-- Material provided follows --
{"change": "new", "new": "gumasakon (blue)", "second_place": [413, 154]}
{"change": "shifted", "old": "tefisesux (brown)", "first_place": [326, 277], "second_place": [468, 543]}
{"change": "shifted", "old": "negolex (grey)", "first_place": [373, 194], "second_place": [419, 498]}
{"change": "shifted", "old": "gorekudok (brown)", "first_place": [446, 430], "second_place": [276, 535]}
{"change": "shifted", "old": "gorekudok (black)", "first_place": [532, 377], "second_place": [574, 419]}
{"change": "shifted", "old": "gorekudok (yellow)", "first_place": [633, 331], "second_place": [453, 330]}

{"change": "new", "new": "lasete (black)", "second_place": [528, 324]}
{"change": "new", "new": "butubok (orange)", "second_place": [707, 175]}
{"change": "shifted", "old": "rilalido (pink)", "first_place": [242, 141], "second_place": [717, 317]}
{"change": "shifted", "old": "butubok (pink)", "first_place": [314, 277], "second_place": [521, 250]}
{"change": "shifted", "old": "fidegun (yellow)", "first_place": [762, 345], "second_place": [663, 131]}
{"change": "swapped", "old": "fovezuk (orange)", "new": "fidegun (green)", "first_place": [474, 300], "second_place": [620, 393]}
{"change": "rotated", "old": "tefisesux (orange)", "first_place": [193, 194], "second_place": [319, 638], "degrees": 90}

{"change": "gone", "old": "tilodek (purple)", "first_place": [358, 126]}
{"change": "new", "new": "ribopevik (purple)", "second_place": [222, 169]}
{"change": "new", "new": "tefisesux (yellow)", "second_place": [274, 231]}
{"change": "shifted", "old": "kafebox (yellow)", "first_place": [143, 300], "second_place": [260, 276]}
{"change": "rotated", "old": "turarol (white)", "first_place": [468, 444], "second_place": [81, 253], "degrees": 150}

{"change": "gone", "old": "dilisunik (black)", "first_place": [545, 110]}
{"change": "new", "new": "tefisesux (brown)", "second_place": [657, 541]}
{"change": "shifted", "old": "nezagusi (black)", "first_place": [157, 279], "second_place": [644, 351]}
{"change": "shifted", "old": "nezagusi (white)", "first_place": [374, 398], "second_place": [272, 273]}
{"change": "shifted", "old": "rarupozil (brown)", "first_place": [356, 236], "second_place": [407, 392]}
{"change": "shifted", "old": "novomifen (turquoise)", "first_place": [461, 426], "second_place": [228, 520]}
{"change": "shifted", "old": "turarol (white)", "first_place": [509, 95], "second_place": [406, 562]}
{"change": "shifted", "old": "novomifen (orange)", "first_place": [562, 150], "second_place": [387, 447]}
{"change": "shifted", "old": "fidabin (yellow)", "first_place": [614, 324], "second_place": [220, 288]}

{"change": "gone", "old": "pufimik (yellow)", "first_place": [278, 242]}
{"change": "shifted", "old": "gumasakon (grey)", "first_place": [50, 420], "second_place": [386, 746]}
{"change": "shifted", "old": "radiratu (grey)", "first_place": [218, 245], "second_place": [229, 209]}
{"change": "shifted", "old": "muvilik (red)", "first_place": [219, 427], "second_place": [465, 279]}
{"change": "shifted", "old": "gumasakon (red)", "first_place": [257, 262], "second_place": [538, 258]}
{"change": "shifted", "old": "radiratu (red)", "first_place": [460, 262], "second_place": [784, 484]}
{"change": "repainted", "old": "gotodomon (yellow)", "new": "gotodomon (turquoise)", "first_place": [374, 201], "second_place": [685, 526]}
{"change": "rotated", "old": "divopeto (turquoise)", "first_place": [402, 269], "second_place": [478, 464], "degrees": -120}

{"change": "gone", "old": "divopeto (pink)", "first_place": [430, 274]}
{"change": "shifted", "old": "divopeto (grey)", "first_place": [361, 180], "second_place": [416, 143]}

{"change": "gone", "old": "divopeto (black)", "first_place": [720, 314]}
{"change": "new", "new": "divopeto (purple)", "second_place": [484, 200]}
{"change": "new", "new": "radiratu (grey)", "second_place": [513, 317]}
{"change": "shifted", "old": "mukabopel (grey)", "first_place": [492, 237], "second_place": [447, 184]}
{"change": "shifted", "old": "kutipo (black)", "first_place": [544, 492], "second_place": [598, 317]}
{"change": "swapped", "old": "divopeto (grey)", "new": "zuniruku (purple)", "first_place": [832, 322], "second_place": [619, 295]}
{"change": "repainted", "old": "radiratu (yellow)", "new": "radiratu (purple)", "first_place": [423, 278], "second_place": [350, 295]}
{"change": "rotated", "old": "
-- Material provided concluded --
◆ **Assignment**:
Restate the records above verbatim, omitting no line.

◆ **Reply to the task**:
{"change": "new", "new": "gumasakon (blue)", "second_place": [413, 154]}
{"change": "shifted", "old": "tefisesux (brown)", "first_place": [326, 277], "second_place": [468, 543]}
{"change": "shifted", "old": "negolex (grey)", "first_place": [373, 194], "second_place": [419, 498]}
{"change": "shifted", "old": "gorekudok (brown)", "first_place": [446, 430], "second_place": [276, 535]}
{"change": "shifted", "old": "gorekudok (black)", "first_place": [532, 377], "second_place": [574, 419]}
{"change": "shifted", "old": "gorekudok (yellow)", "first_place": [633, 331], "second_place": [453, 330]}

{"change": "new", "new": "lasete (black)", "second_place": [528, 324]}
{"change": "new", "new": "butubok (orange)", "second_place": [707, 175]}
{"change": "shifted", "old": "rilalido (pink)", "first_place": [242, 141], "second_place": [717, 317]}
{"change": "shifted", "old": "butubok (pink)", "first_place": [314, 277], "second_place": [521, 250]}
{"change": "shifted", "old": "fidegun (yellow)", "first_place": [762, 345], "second_place": [663, 131]}
{"change": "swapped", "old": "fovezuk (orange)", "new": "fidegun (green)", "first_place": [474, 300], "second_place": [620, 393]}
{"change": "rotated", "old": "tefisesux (orange)", "first_place": [193, 194], "second_place": [319, 638], "degrees": 90}

{"change": "gone", "old": "tilodek (purple)", "first_place": [358, 126]}
{"change": "new", "new": "ribopevik (purple)", "second_place": [222, 169]}
{"change": "new", "new": "tefisesux (yellow)", "second_place": [274, 231]}
{"change": "shifted", "old": "kafebox (yellow)", "first_place": [143, 300], "second_place": [260, 276]}
{"change": "rotated", "old": "turarol (white)", "first_place": [468, 444], "second_place": [81, 253], "degrees": 150}

{"change": "gone", "old": "dilisunik (black)", "first_place": [545, 110]}
{"change": "new", "new": "tefisesux (brown)", "second_place": [657, 541]}
{"change": "shifted", "old": "nezagusi (black)", "first_place": [157, 279], "second_place": [644, 351]}
{"change": "shifted", "old": "nezagusi (white)", "first_place": [374, 398], "second_place": [272, 273]}
{"change": "shifted", "old": "rarupozil (brown)", "first_place": [356, 236], "second_place": [407, 392]}
{"change": "shifted", "old": "novomifen (turquoise)", "first_place": [461, 426], "second_place": [228, 520]}
{"change": "shifted", "old": "turarol (white)", "first_place": [509, 95], "second_place": [406, 562]}
{"change": "shifted", "old": "novomifen (orange)", "first_place": [562, 150], "second_place": [387, 447]}
{"change": "shifted", "old": "fidabin (yellow)", "first_place": [614, 324], "second_place": [220, 288]}

{"change": "gone", "old": "pufimik (yellow)", "first_place": [278, 242]}
{"change": "shifted", "old": "gumasakon (grey)", "first_place": [50, 420], "second_place": [386, 746]}
{"change": "shifted", "old": "radiratu (grey)", "first_place": [218, 245], "second_place": [229, 209]}
{"change": "shifted", "old": "muvilik (red)", "first_place": [219, 427], "second_place": [465, 279]}
{"change": "shifted", "old": "gumasakon (red)", "first_place": [257, 262], "second_place": [538, 258]}
{"change": "shifted", "old": "radiratu (red)", "first_place": [460, 262], "second_place": [784, 484]}
{"change": "repainted", "old": "gotodomon (yellow)", "new": "gotodomon (turquoise)", "first_place": [374, 201], "second_place": [685, 526]}
{"change": "rotated", "old": "divopeto (turquoise)", "first_place": [402, 269], "second_place": [478, 464], "degrees": -120}

{"change": "gone", "old": "divopeto (pink)", "first_place": [430, 274]}
{"change": "shifted", "old": "divopeto (grey)", "first_place": [361, 180], "second_place": [416, 143]}

{"change": "gone", "old": "divopeto (black)", "first_place": [720, 314]}
{"change": "new", "new": "divopeto (purple)", "second_place": [484, 200]}
{"change": "new", "new": "radiratu (grey)", "second_place": [513, 317]}
{"change": "shifted", "old": "mukabopel (grey)", "first_place": [492, 237], "second_place": [447, 184]}
{"change": "shifted", "old": "kutipo (black)", "first_place": [544, 492], "second_place": [598, 317]}
{"change": "swapped", "old": "divopeto (grey)", "new": "zuniruku (purple)", "first_place": [832, 322], "second_place": [619, 295]}
{"change": "repainted", "old": "radiratu (yellow)", "new": "radiratu (purple)", "first_place": [423, 278], "second_place": [350, 295]}
{"change": "rotated", "old": "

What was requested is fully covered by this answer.